» **Exercise**
Copy each line of the entries that contains the word "turquoise".

» **Input records**
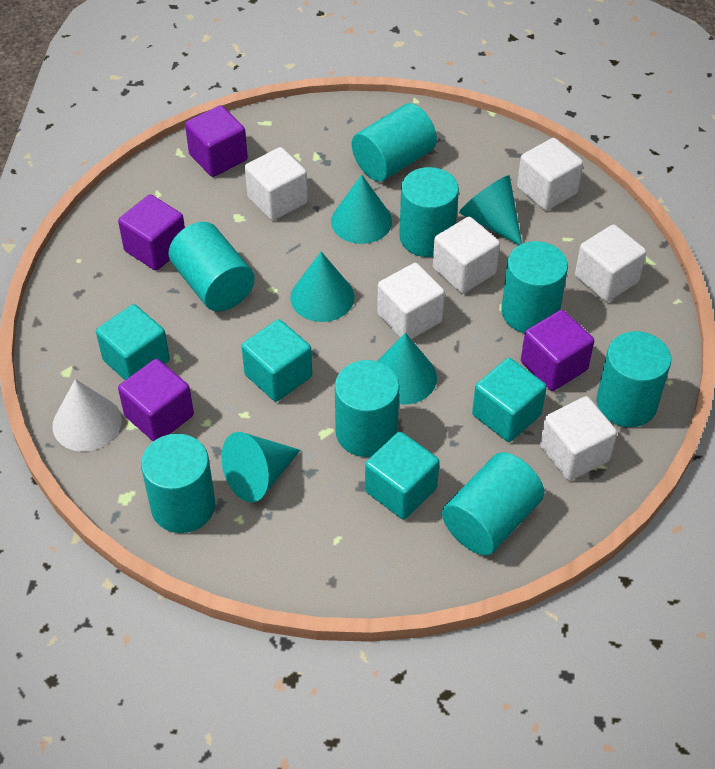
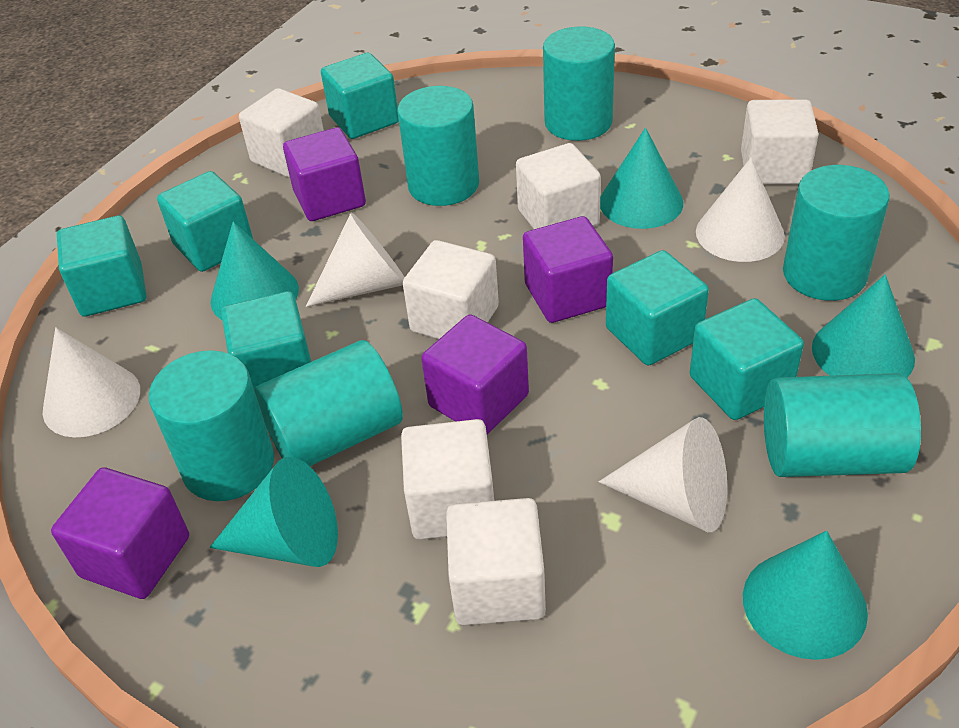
turquoise cube: 4 -> 6
turquoise cylinder: 8 -> 6
white cone: 1 -> 4

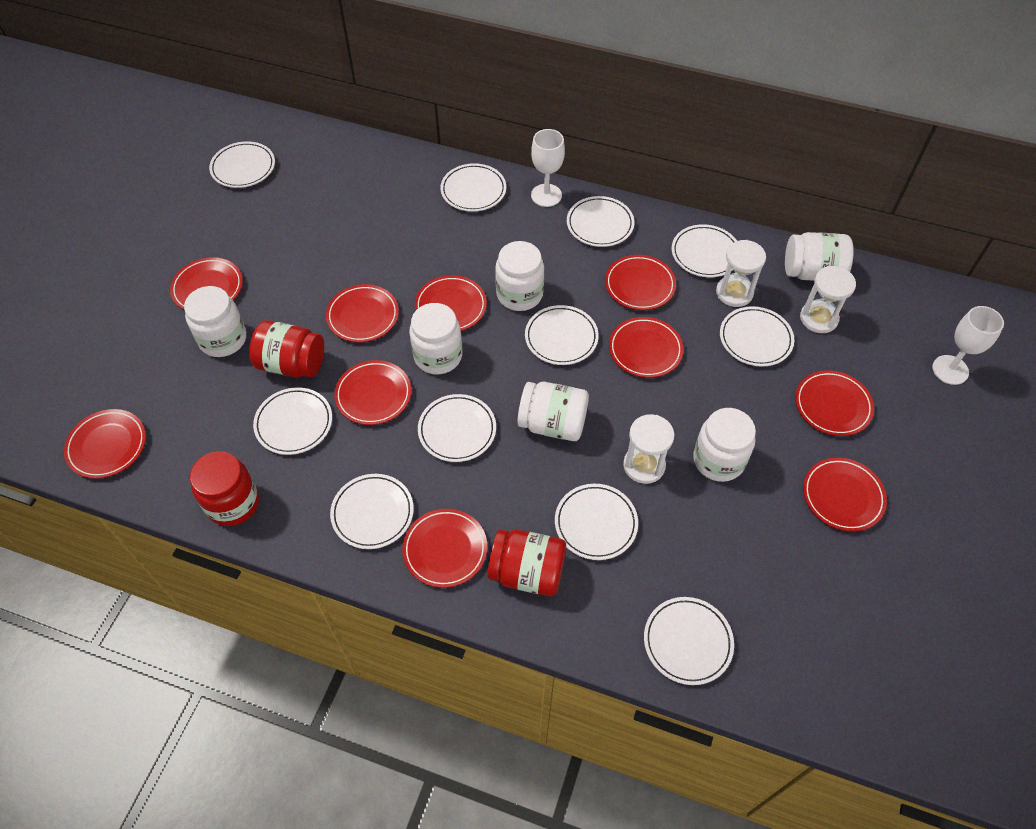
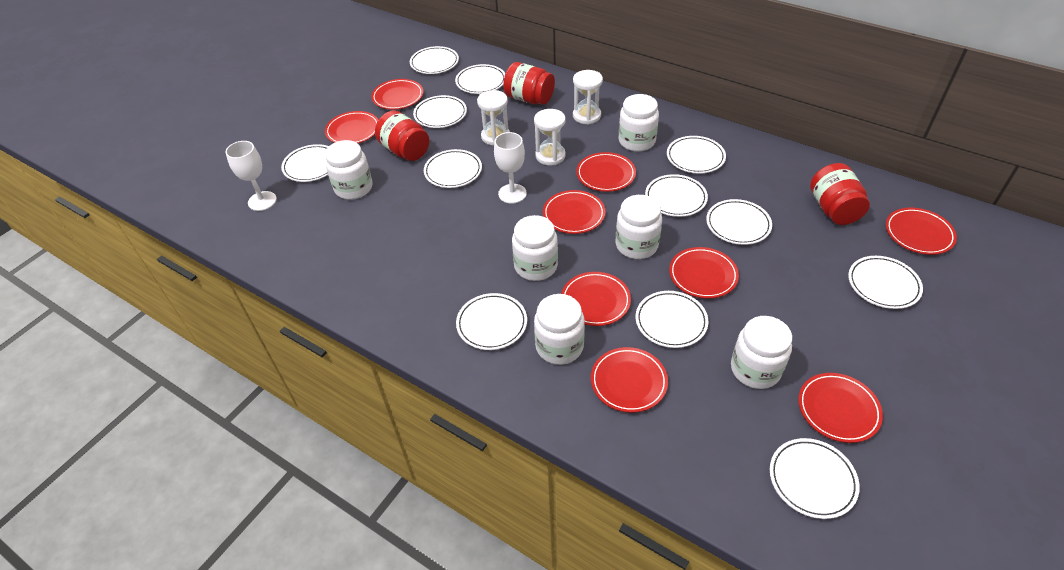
red plate: 10 -> 9
white plate: 11 -> 12

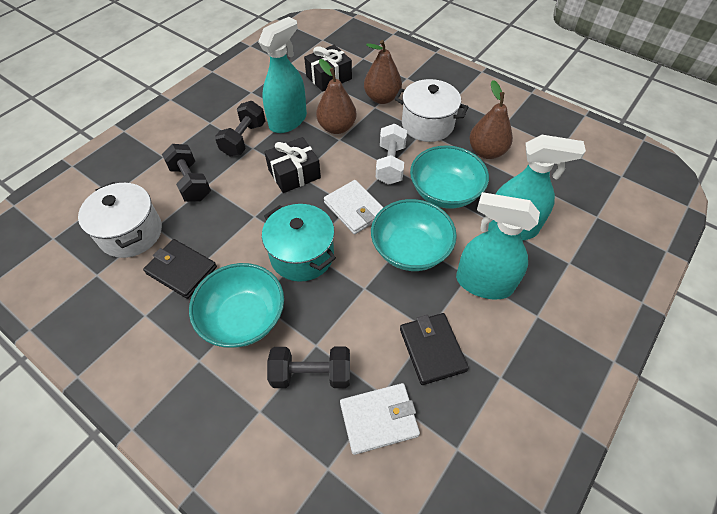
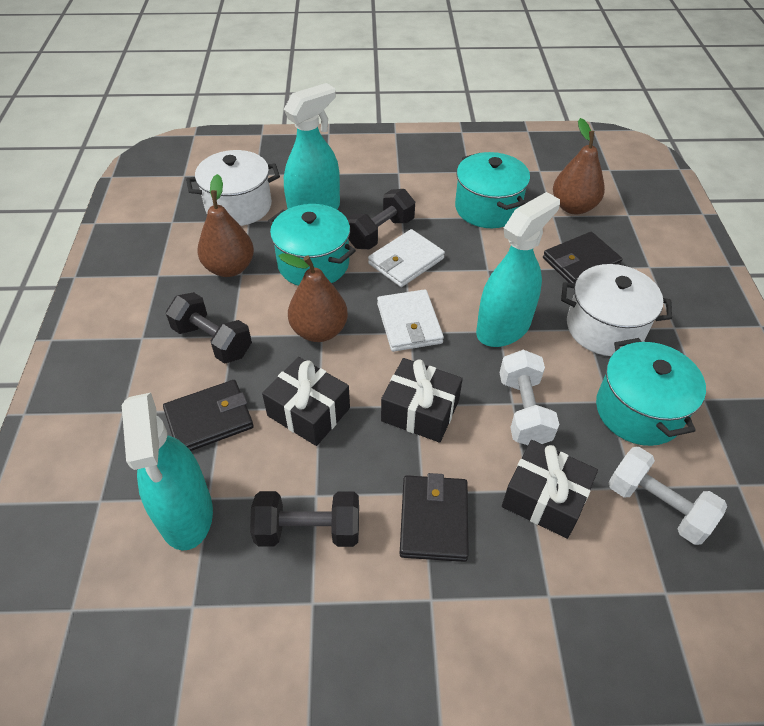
black gift: 2 -> 3
black wallet: 2 -> 3
turquoise bowl: 3 -> 0
turquoise pot: 1 -> 3
white dumbbell: 1 -> 2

» **Task response**
turquoise cube: 4 -> 6
turquoise cylinder: 8 -> 6
turquoise bowl: 3 -> 0
turquoise pot: 1 -> 3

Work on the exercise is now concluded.